• _Records for this exercise_

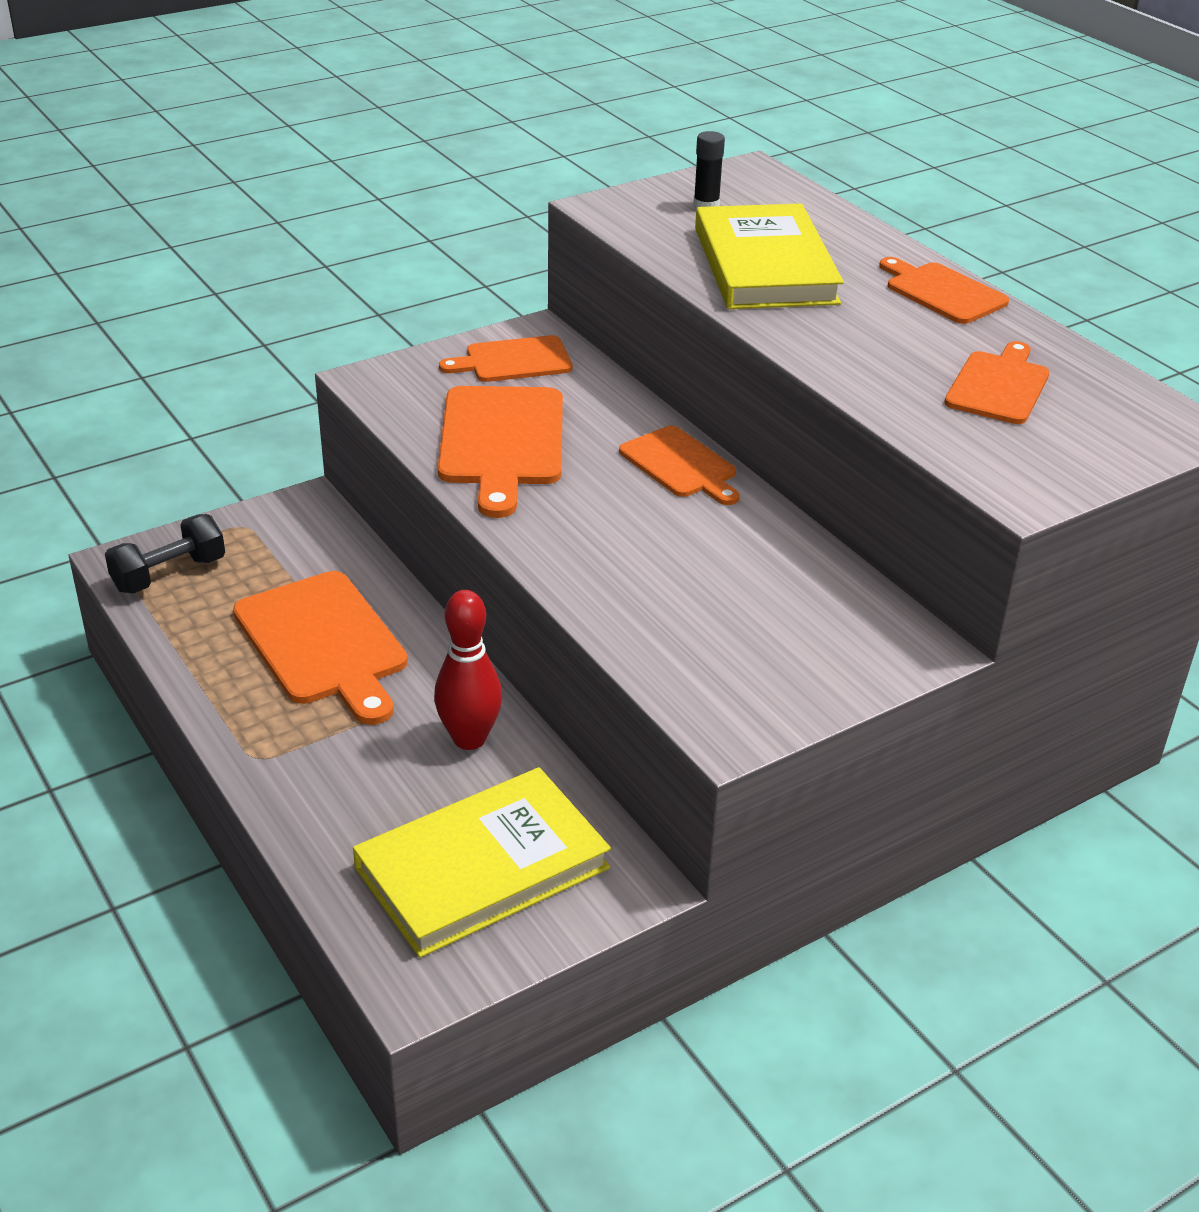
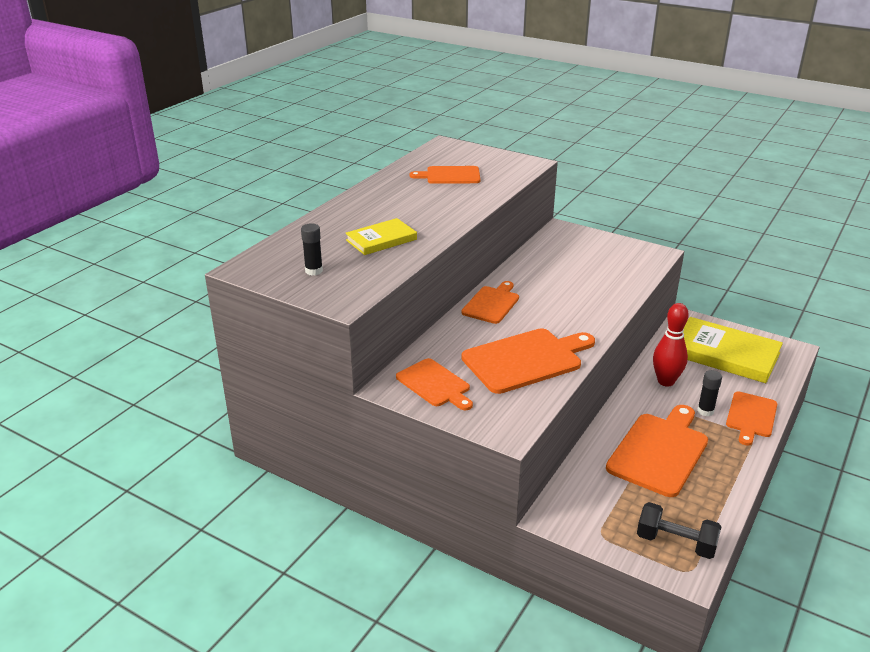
camera: 115 degrees left, 5 degrees down
yellow book [695,204,844,309] -> yellow book [346,218,417,255], size x0.58
orange cutting board [879,257,1009,324] -> orange cutting board moved to [726,391,777,446]
none -> black glue stick [697,370,722,416]

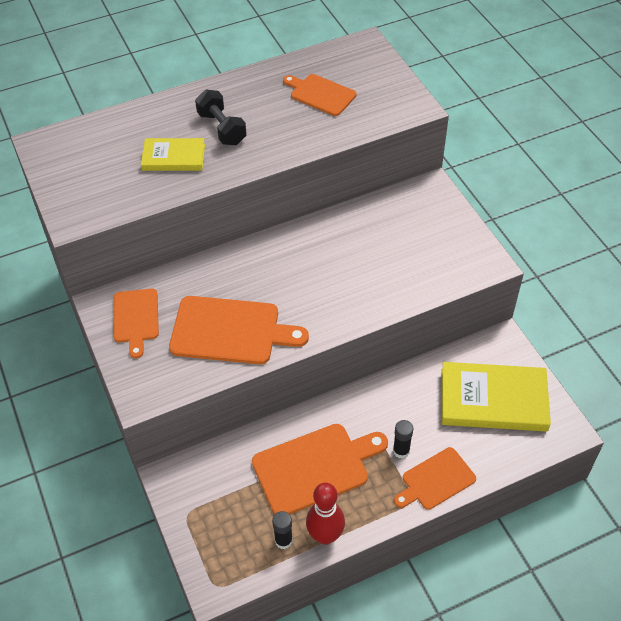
camera: 35 degrees right, 20 degrees up
black glue stick [301,223,323,276] -> black glue stick moved to [272,511,293,549]
orange cutting board [461,281,519,324] -> none
black dumbbell [637,502,721,559] -> black dumbbell moved to [195,90,247,145]
red bowling pin [653,303,689,387] -> red bowling pin moved to [306,483,345,545]
yellow book [683,317,783,383] -> yellow book turned 60 degrees counterclockwise [441,362,551,432]

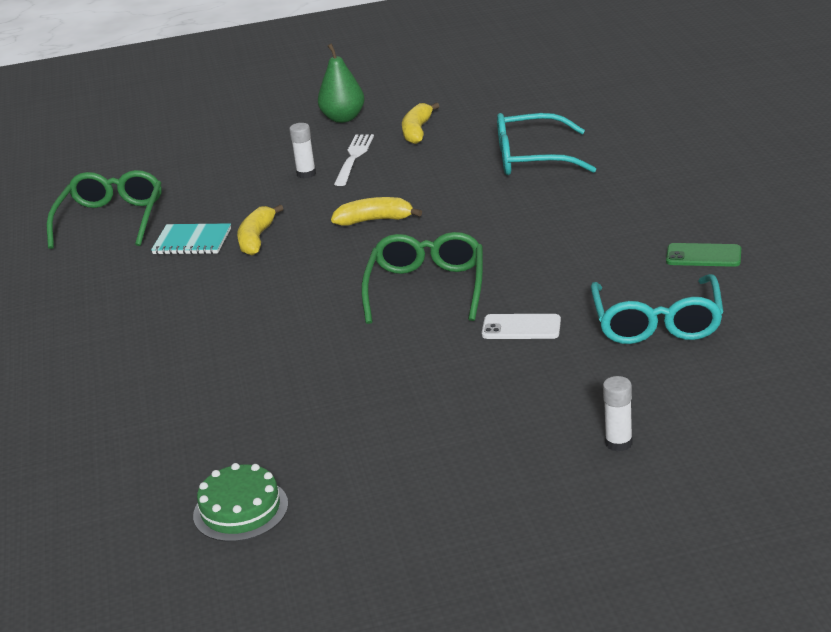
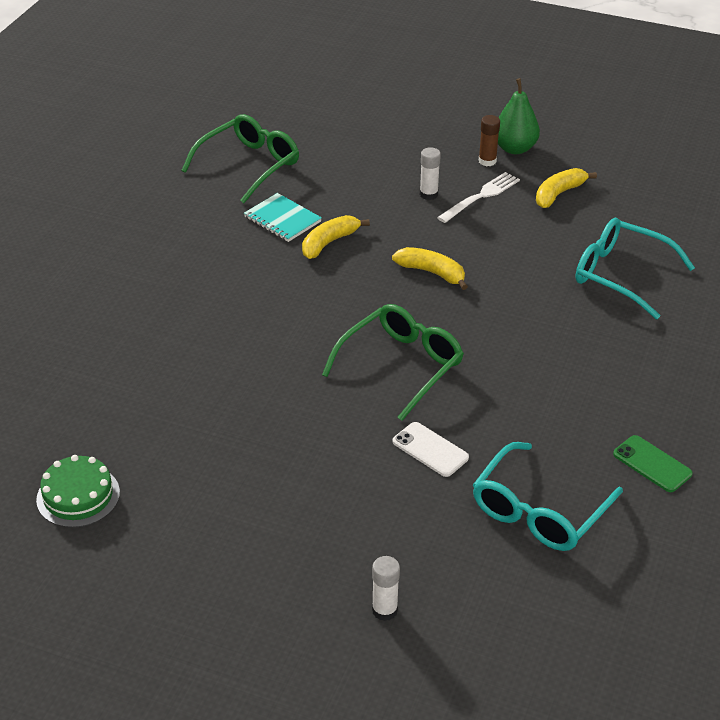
camera: 30 degrees right, 10 degrees up
none -> brown glue stick [479,115,500,166]

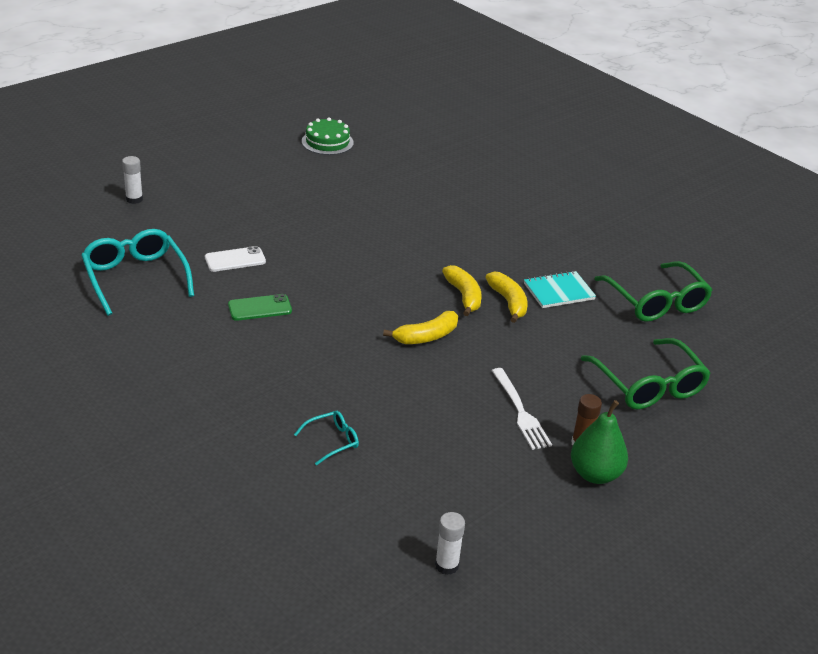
camera: 115 degrees right, 5 degrees down
green glasses [322,304,464,421] -> green glasses moved to [581,338,711,409]
white glue stick [420,147,441,200] -> white glue stick moved to [435,512,465,575]
yellow banana [536,168,597,208] -> yellow banana moved to [442,265,482,316]
turquoise glasses [576,218,695,319] -> turquoise glasses [294,411,359,465], size x0.49
green phone [613,435,693,492] -> green phone moved to [228,294,292,321]

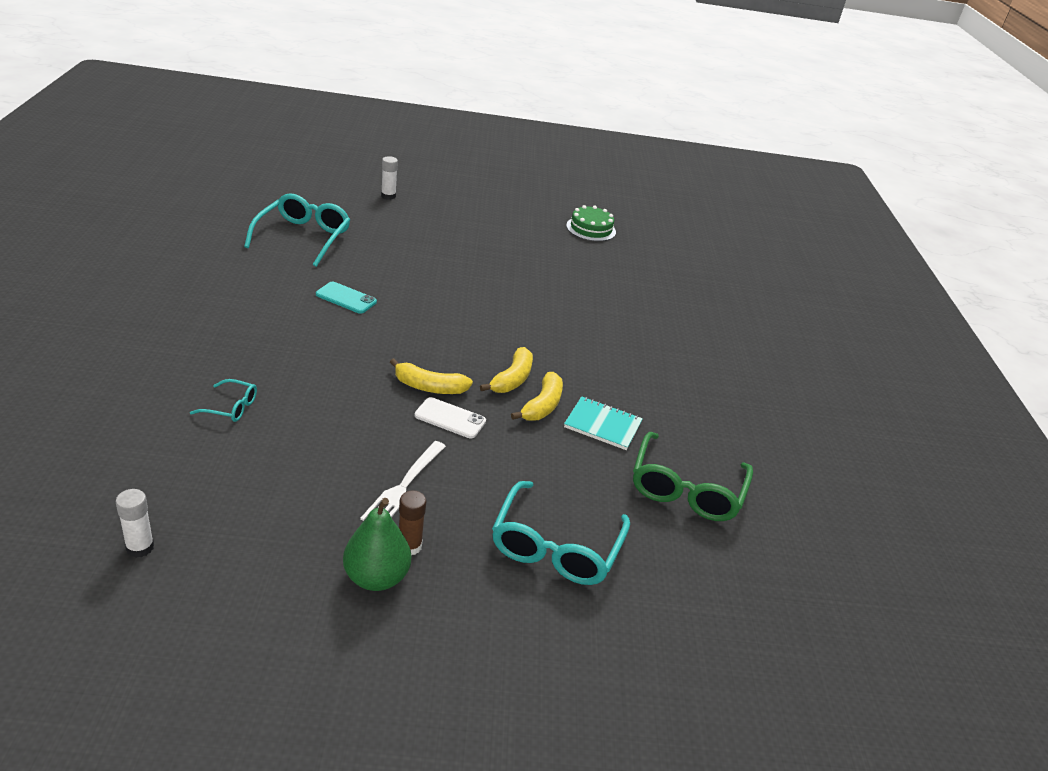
camera: 40 degrees right, 0 degrees up
white phone [205,246,266,272] -> white phone moved to [415,397,486,438]
green phone [228,294,292,321] -> turquoise phone [316,282,377,314]
green glasses [581,338,711,409] -> turquoise glasses [492,481,630,585]

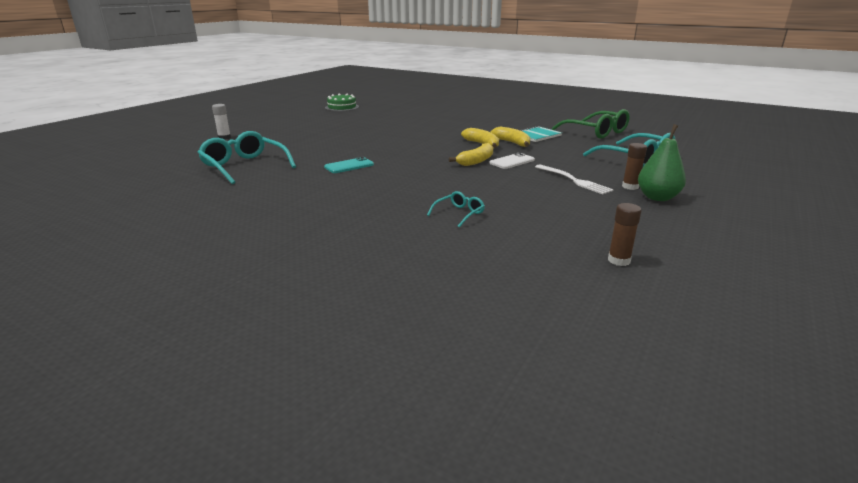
camera: 55 degrees left, 10 degrees down
white glue stick [116,489,154,558] -> brown glue stick [608,203,642,266]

• _Task details_
Print all of the material exactly. Omit pictures.

• _Reply_
camera: 115 degrees left, 5 degrees down
yellow book [695,204,844,309] -> yellow book [346,218,417,255], size x0.58
orange cutting board [879,257,1009,324] -> orange cutting board moved to [726,391,777,446]
none -> black glue stick [697,370,722,416]

camera: 35 degrees right, 20 degrees up
black glue stick [301,223,323,276] -> black glue stick moved to [272,511,293,549]
orange cutting board [461,281,519,324] -> none
black dumbbell [637,502,721,559] -> black dumbbell moved to [195,90,247,145]
red bowling pin [653,303,689,387] -> red bowling pin moved to [306,483,345,545]
yellow book [683,317,783,383] -> yellow book turned 60 degrees counterclockwise [441,362,551,432]

camera: 30 degrees right, 10 degrees up
none -> brown glue stick [479,115,500,166]

camera: 115 degrees right, 5 degrees down
green glasses [322,304,464,421] -> green glasses moved to [581,338,711,409]
white glue stick [420,147,441,200] -> white glue stick moved to [435,512,465,575]
yellow banana [536,168,597,208] -> yellow banana moved to [442,265,482,316]
turquoise glasses [576,218,695,319] -> turquoise glasses [294,411,359,465], size x0.49
green phone [613,435,693,492] -> green phone moved to [228,294,292,321]

camera: 40 degrees right, 0 degrees up
white phone [205,246,266,272] -> white phone moved to [415,397,486,438]
green phone [228,294,292,321] -> turquoise phone [316,282,377,314]
green glasses [581,338,711,409] -> turquoise glasses [492,481,630,585]

camera: 55 degrees left, 10 degrees down
white glue stick [116,489,154,558] -> brown glue stick [608,203,642,266]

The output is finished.